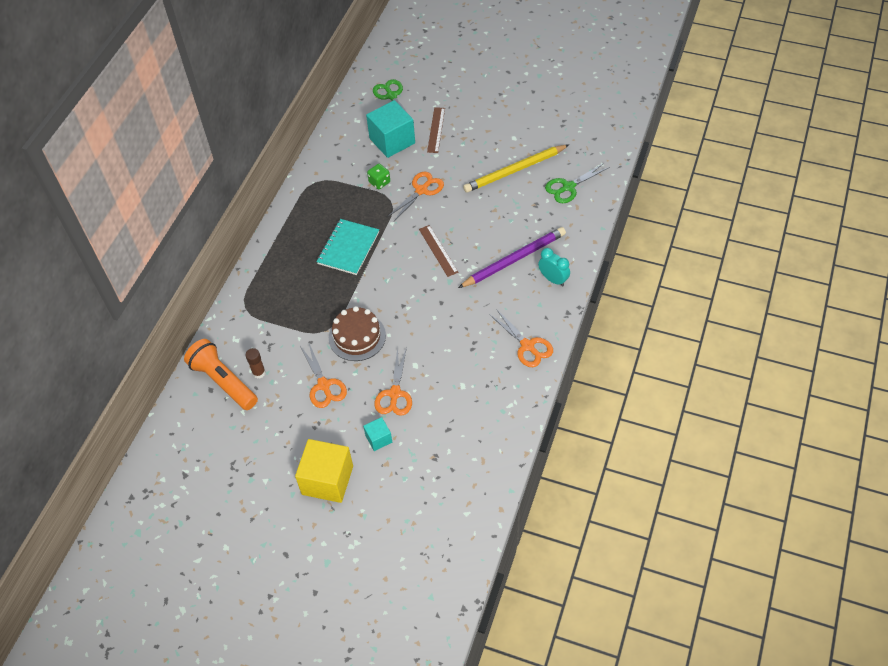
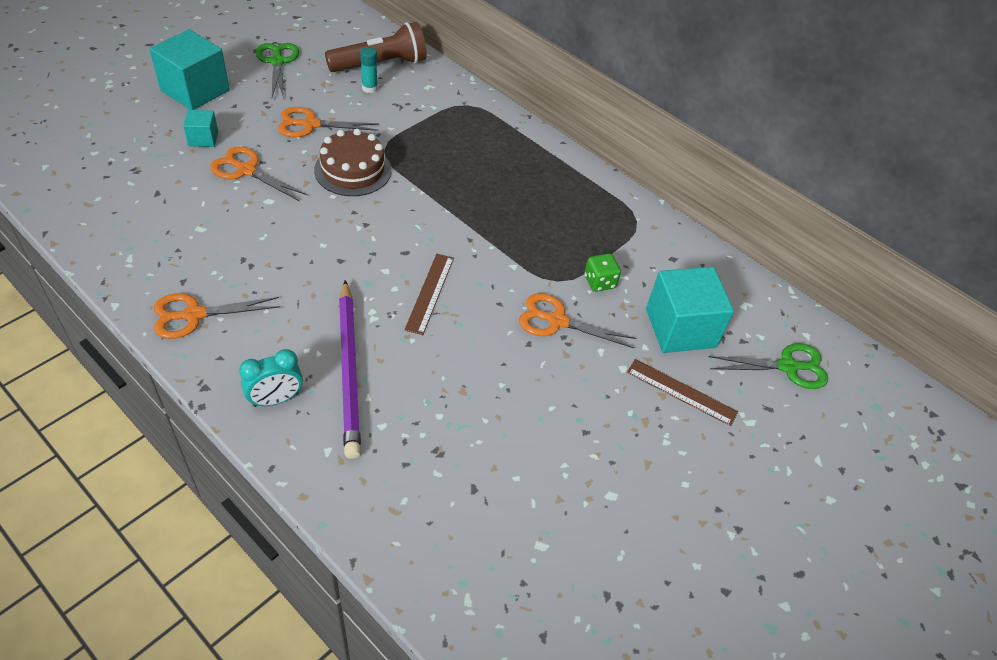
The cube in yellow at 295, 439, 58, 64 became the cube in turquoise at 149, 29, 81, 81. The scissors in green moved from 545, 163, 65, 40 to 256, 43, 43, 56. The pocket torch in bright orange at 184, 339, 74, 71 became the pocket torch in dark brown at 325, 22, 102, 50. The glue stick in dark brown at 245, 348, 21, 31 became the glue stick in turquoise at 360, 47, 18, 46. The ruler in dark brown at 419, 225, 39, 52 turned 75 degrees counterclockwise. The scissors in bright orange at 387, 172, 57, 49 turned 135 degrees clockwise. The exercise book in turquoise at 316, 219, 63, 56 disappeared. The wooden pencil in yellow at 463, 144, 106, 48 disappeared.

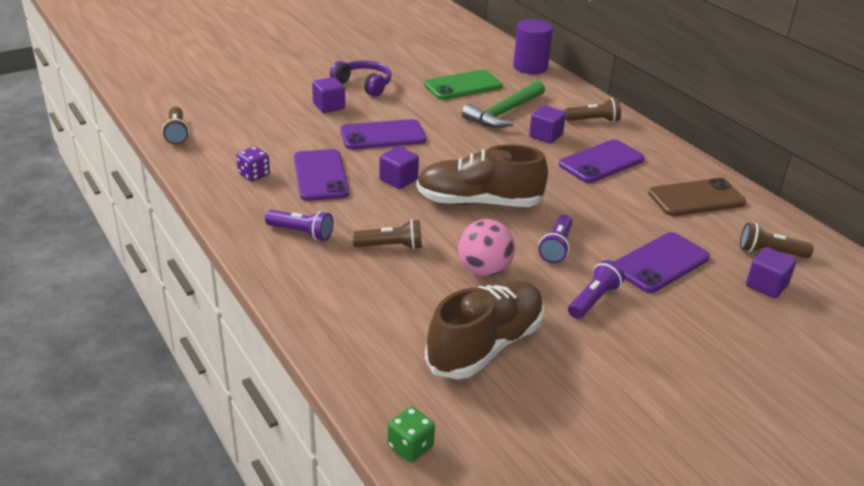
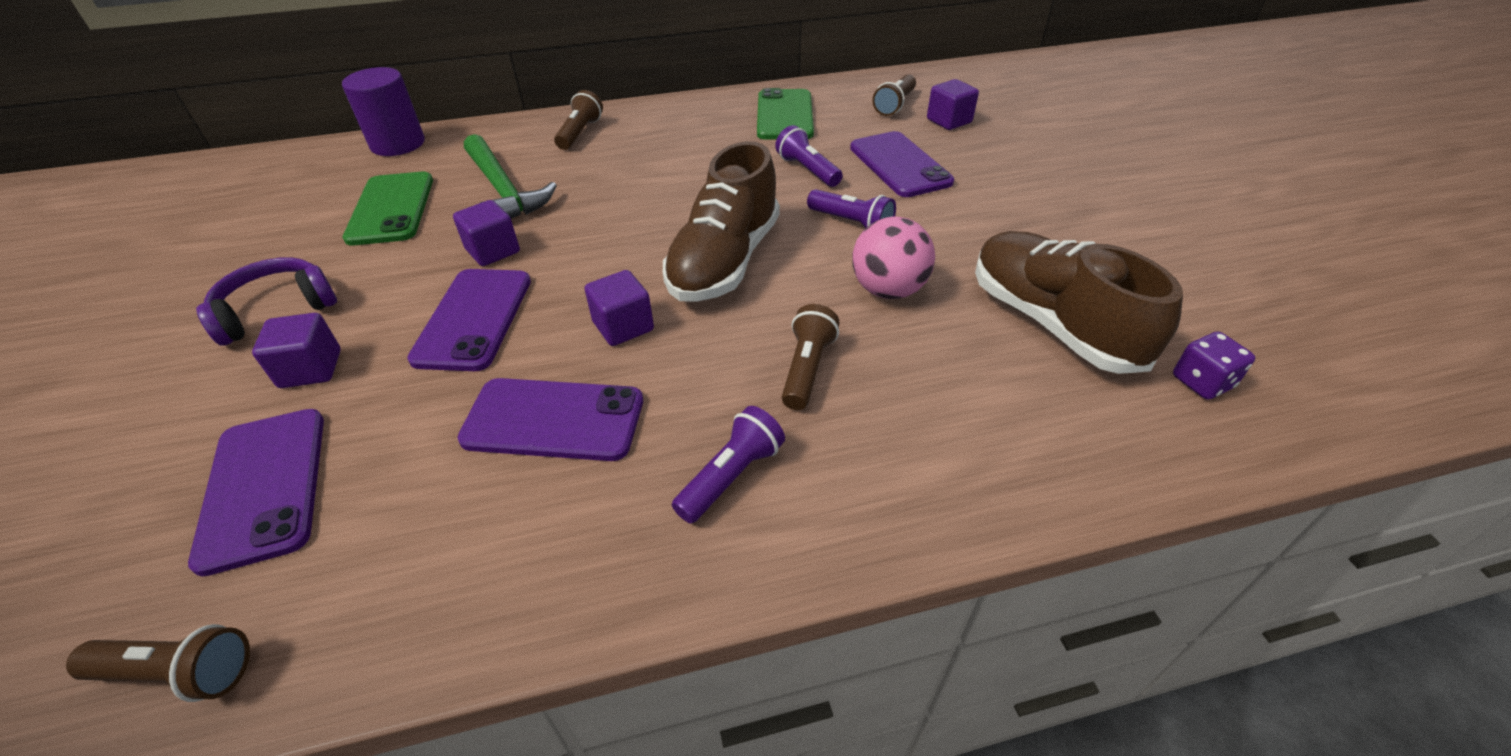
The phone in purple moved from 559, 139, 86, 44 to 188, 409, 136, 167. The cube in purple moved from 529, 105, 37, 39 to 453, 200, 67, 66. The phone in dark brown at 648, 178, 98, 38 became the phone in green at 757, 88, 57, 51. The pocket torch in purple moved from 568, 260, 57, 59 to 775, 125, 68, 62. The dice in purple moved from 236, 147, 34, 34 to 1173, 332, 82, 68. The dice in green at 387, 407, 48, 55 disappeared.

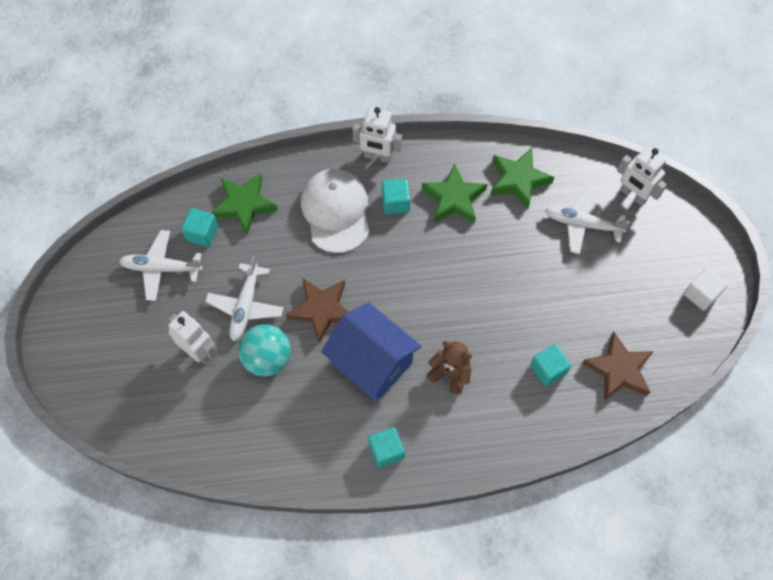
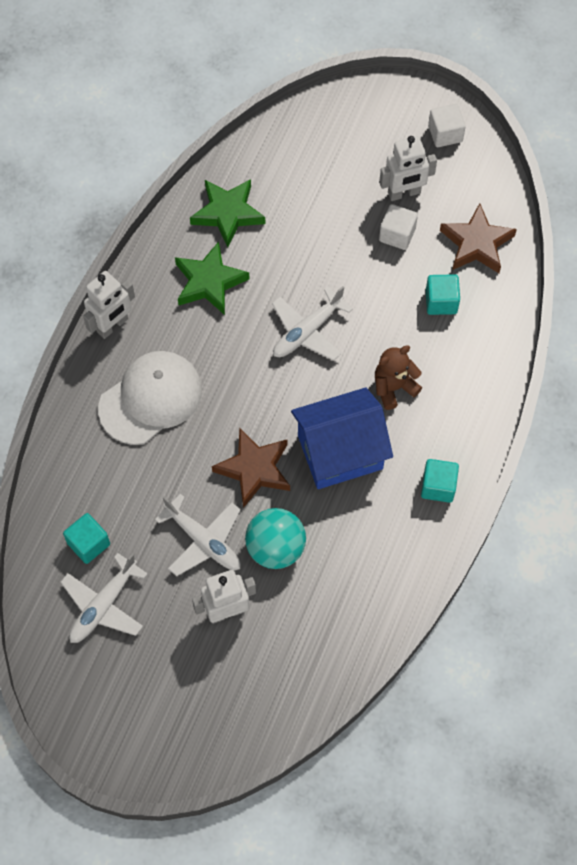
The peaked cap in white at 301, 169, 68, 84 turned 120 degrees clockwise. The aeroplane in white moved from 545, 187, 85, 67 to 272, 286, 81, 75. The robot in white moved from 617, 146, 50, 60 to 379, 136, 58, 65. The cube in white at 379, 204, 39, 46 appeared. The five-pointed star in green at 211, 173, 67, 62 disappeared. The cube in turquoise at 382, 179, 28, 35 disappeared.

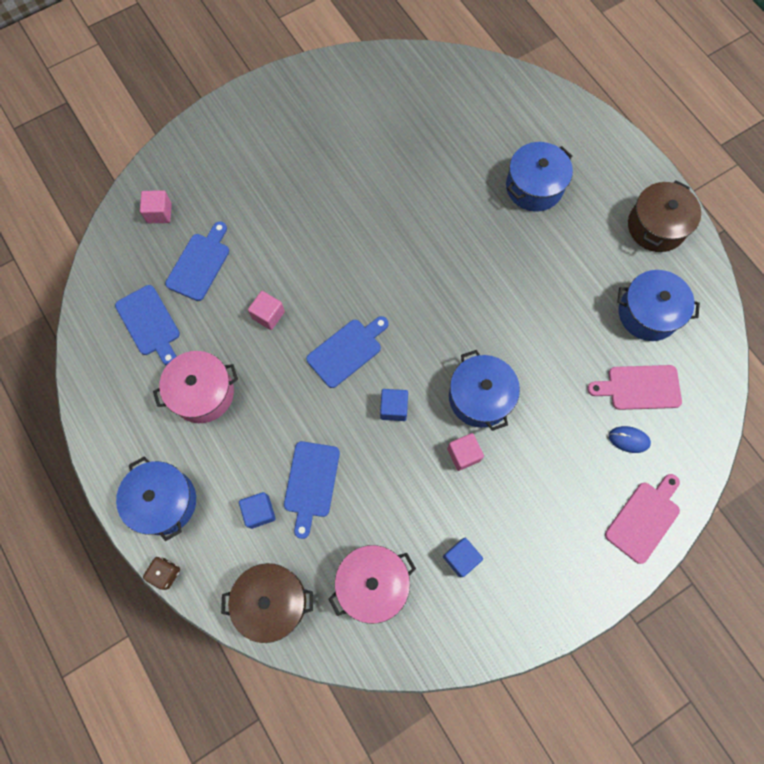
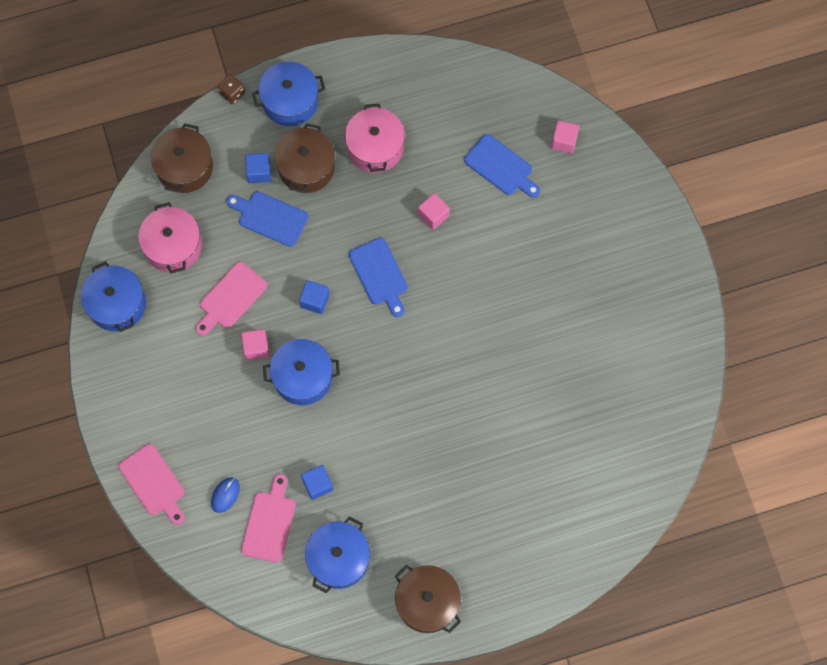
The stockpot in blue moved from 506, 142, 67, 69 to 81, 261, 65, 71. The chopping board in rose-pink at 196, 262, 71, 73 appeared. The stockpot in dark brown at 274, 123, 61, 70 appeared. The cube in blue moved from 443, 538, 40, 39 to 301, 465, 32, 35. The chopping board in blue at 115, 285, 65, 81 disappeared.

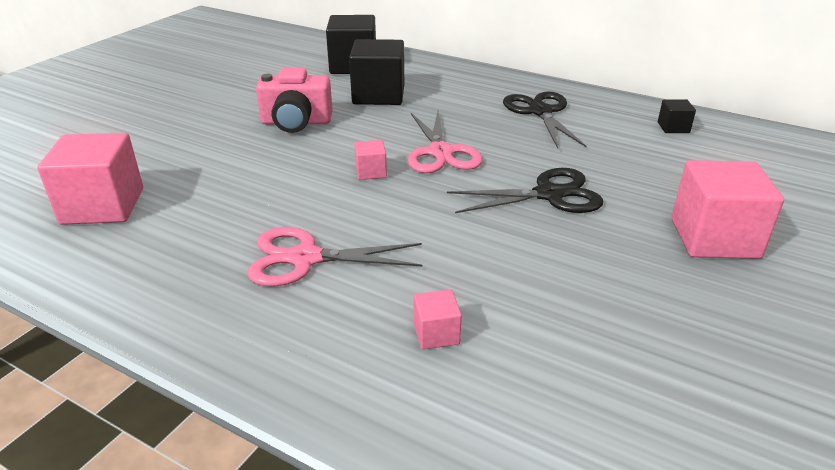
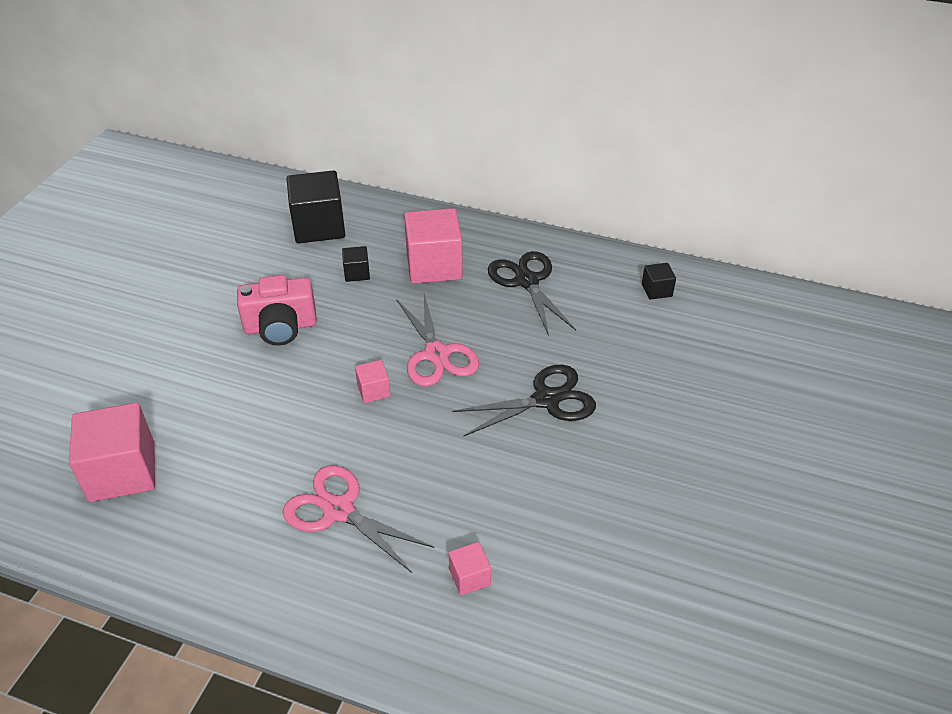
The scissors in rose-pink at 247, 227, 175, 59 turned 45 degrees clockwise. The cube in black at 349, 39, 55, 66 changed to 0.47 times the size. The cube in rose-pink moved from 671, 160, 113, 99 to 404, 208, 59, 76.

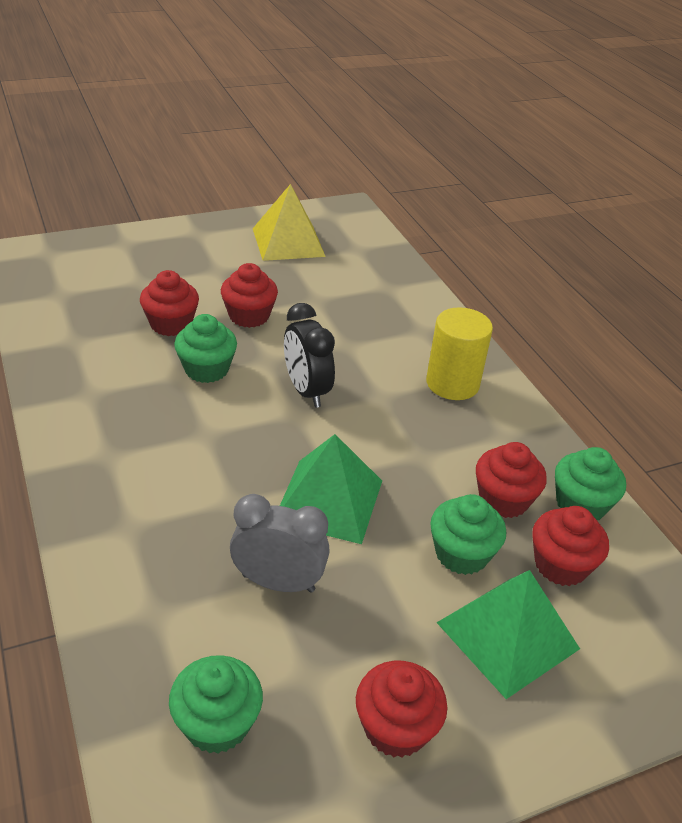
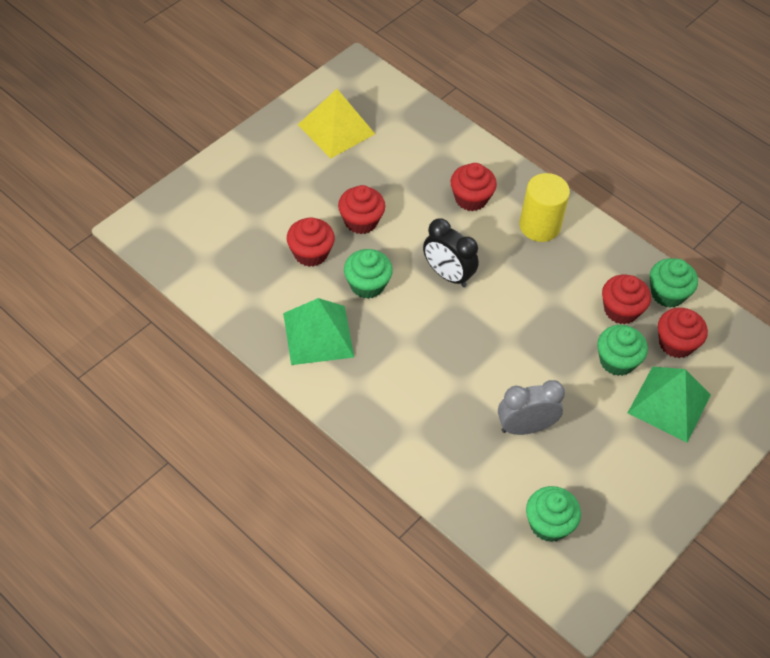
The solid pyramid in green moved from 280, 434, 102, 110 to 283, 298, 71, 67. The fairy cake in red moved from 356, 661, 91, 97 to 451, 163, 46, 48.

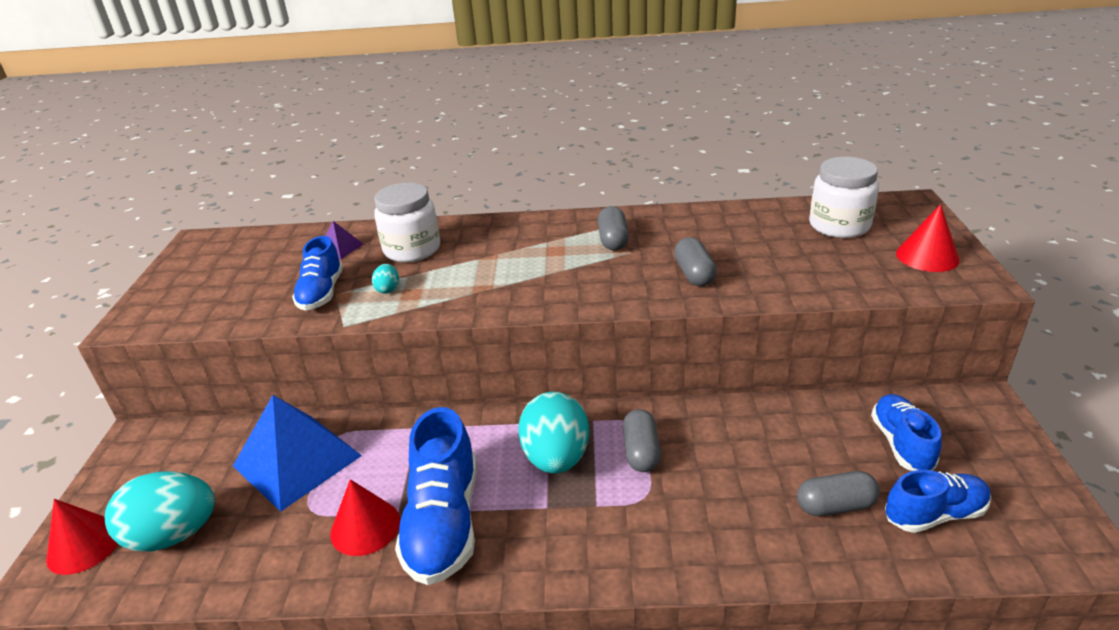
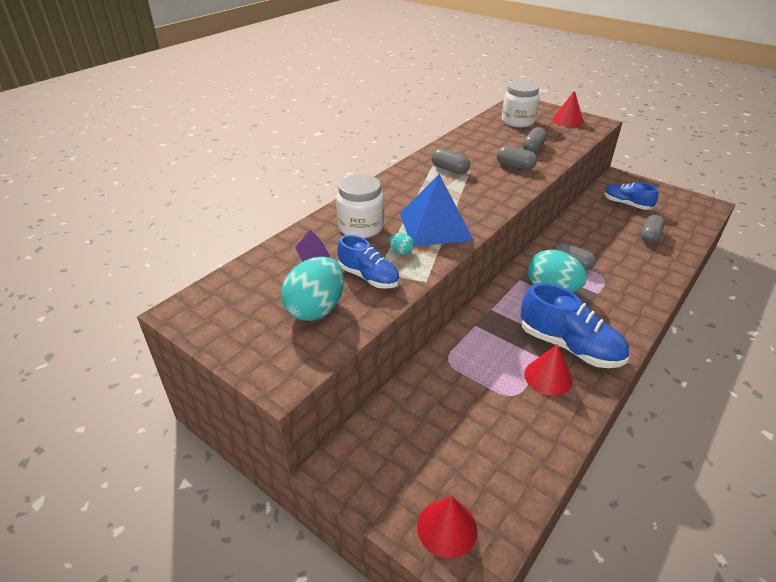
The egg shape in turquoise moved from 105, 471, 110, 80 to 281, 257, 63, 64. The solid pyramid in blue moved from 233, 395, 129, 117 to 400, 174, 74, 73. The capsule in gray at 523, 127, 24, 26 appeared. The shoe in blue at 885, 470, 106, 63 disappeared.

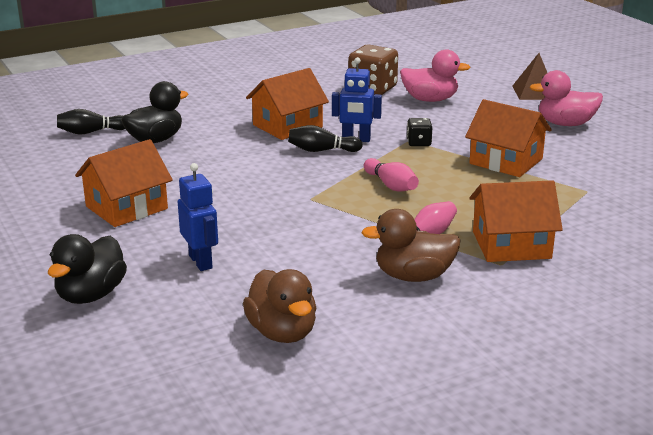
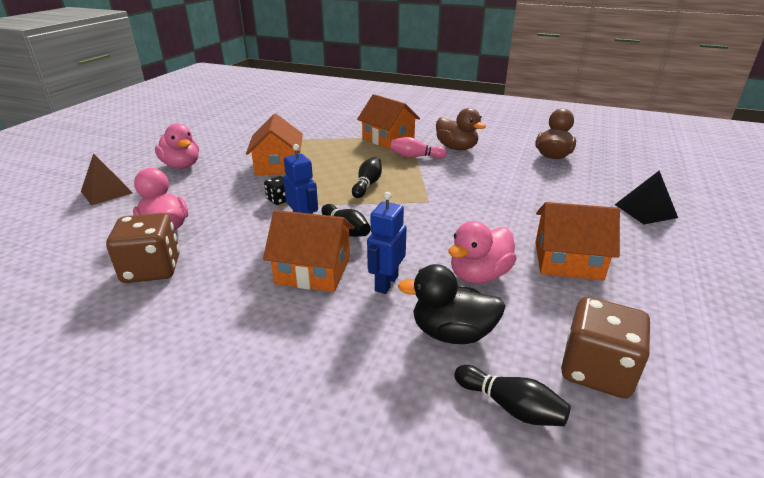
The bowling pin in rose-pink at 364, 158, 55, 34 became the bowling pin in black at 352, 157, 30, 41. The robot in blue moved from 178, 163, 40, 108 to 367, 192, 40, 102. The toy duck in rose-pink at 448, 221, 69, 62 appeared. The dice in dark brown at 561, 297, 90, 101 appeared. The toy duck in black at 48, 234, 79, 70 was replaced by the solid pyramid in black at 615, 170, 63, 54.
--
About this task: For each entry above, write it out again exactly but leave out any picture.

The answer:
The cube in yellow at 295, 439, 58, 64 became the cube in turquoise at 149, 29, 81, 81. The scissors in green moved from 545, 163, 65, 40 to 256, 43, 43, 56. The pocket torch in bright orange at 184, 339, 74, 71 became the pocket torch in dark brown at 325, 22, 102, 50. The glue stick in dark brown at 245, 348, 21, 31 became the glue stick in turquoise at 360, 47, 18, 46. The ruler in dark brown at 419, 225, 39, 52 turned 75 degrees counterclockwise. The scissors in bright orange at 387, 172, 57, 49 turned 135 degrees clockwise. The exercise book in turquoise at 316, 219, 63, 56 disappeared. The wooden pencil in yellow at 463, 144, 106, 48 disappeared.

The phone in purple moved from 559, 139, 86, 44 to 188, 409, 136, 167. The cube in purple moved from 529, 105, 37, 39 to 453, 200, 67, 66. The phone in dark brown at 648, 178, 98, 38 became the phone in green at 757, 88, 57, 51. The pocket torch in purple moved from 568, 260, 57, 59 to 775, 125, 68, 62. The dice in purple moved from 236, 147, 34, 34 to 1173, 332, 82, 68. The dice in green at 387, 407, 48, 55 disappeared.

The peaked cap in white at 301, 169, 68, 84 turned 120 degrees clockwise. The aeroplane in white moved from 545, 187, 85, 67 to 272, 286, 81, 75. The robot in white moved from 617, 146, 50, 60 to 379, 136, 58, 65. The cube in white at 379, 204, 39, 46 appeared. The five-pointed star in green at 211, 173, 67, 62 disappeared. The cube in turquoise at 382, 179, 28, 35 disappeared.

The stockpot in blue moved from 506, 142, 67, 69 to 81, 261, 65, 71. The chopping board in rose-pink at 196, 262, 71, 73 appeared. The stockpot in dark brown at 274, 123, 61, 70 appeared. The cube in blue moved from 443, 538, 40, 39 to 301, 465, 32, 35. The chopping board in blue at 115, 285, 65, 81 disappeared.

The scissors in rose-pink at 247, 227, 175, 59 turned 45 degrees clockwise. The cube in black at 349, 39, 55, 66 changed to 0.47 times the size. The cube in rose-pink moved from 671, 160, 113, 99 to 404, 208, 59, 76.

The solid pyramid in green moved from 280, 434, 102, 110 to 283, 298, 71, 67. The fairy cake in red moved from 356, 661, 91, 97 to 451, 163, 46, 48.

The egg shape in turquoise moved from 105, 471, 110, 80 to 281, 257, 63, 64. The solid pyramid in blue moved from 233, 395, 129, 117 to 400, 174, 74, 73. The capsule in gray at 523, 127, 24, 26 appeared. The shoe in blue at 885, 470, 106, 63 disappeared.

The bowling pin in rose-pink at 364, 158, 55, 34 became the bowling pin in black at 352, 157, 30, 41. The robot in blue moved from 178, 163, 40, 108 to 367, 192, 40, 102. The toy duck in rose-pink at 448, 221, 69, 62 appeared. The dice in dark brown at 561, 297, 90, 101 appeared. The toy duck in black at 48, 234, 79, 70 was replaced by the solid pyramid in black at 615, 170, 63, 54.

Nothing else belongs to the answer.